Reproduce all the entries beneath this sentence exactly.

(STUDY MATERIAL)

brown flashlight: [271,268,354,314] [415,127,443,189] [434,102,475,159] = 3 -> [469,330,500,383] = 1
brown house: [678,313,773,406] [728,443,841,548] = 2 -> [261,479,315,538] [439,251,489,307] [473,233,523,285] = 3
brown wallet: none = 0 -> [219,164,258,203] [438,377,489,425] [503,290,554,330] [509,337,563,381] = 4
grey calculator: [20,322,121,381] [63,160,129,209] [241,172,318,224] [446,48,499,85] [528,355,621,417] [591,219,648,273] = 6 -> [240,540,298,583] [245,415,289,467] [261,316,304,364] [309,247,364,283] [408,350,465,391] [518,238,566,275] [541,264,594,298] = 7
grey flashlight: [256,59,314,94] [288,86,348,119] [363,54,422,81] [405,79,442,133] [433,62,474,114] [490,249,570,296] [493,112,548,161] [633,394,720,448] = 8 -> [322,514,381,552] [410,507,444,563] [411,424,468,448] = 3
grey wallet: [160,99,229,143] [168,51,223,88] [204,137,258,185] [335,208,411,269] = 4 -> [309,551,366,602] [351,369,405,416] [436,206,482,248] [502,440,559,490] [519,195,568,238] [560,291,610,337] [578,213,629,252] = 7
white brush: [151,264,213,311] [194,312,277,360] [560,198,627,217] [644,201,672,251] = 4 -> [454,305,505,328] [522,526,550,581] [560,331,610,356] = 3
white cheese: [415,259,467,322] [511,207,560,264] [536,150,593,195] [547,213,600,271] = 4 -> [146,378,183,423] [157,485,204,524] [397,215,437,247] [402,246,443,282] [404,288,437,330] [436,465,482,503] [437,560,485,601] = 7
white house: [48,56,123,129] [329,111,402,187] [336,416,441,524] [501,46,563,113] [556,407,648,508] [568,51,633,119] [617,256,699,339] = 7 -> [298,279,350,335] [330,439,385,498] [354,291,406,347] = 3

(End STUDY MATERIAL)

## ANSWER TO THIS TASK
brown flashlight: [271,268,354,314] [415,127,443,189] [434,102,475,159] = 3 -> [469,330,500,383] = 1
brown house: [678,313,773,406] [728,443,841,548] = 2 -> [261,479,315,538] [439,251,489,307] [473,233,523,285] = 3
brown wallet: none = 0 -> [219,164,258,203] [438,377,489,425] [503,290,554,330] [509,337,563,381] = 4
grey calculator: [20,322,121,381] [63,160,129,209] [241,172,318,224] [446,48,499,85] [528,355,621,417] [591,219,648,273] = 6 -> [240,540,298,583] [245,415,289,467] [261,316,304,364] [309,247,364,283] [408,350,465,391] [518,238,566,275] [541,264,594,298] = 7
grey flashlight: [256,59,314,94] [288,86,348,119] [363,54,422,81] [405,79,442,133] [433,62,474,114] [490,249,570,296] [493,112,548,161] [633,394,720,448] = 8 -> [322,514,381,552] [410,507,444,563] [411,424,468,448] = 3
grey wallet: [160,99,229,143] [168,51,223,88] [204,137,258,185] [335,208,411,269] = 4 -> [309,551,366,602] [351,369,405,416] [436,206,482,248] [502,440,559,490] [519,195,568,238] [560,291,610,337] [578,213,629,252] = 7
white brush: [151,264,213,311] [194,312,277,360] [560,198,627,217] [644,201,672,251] = 4 -> [454,305,505,328] [522,526,550,581] [560,331,610,356] = 3
white cheese: [415,259,467,322] [511,207,560,264] [536,150,593,195] [547,213,600,271] = 4 -> [146,378,183,423] [157,485,204,524] [397,215,437,247] [402,246,443,282] [404,288,437,330] [436,465,482,503] [437,560,485,601] = 7
white house: [48,56,123,129] [329,111,402,187] [336,416,441,524] [501,46,563,113] [556,407,648,508] [568,51,633,119] [617,256,699,339] = 7 -> [298,279,350,335] [330,439,385,498] [354,291,406,347] = 3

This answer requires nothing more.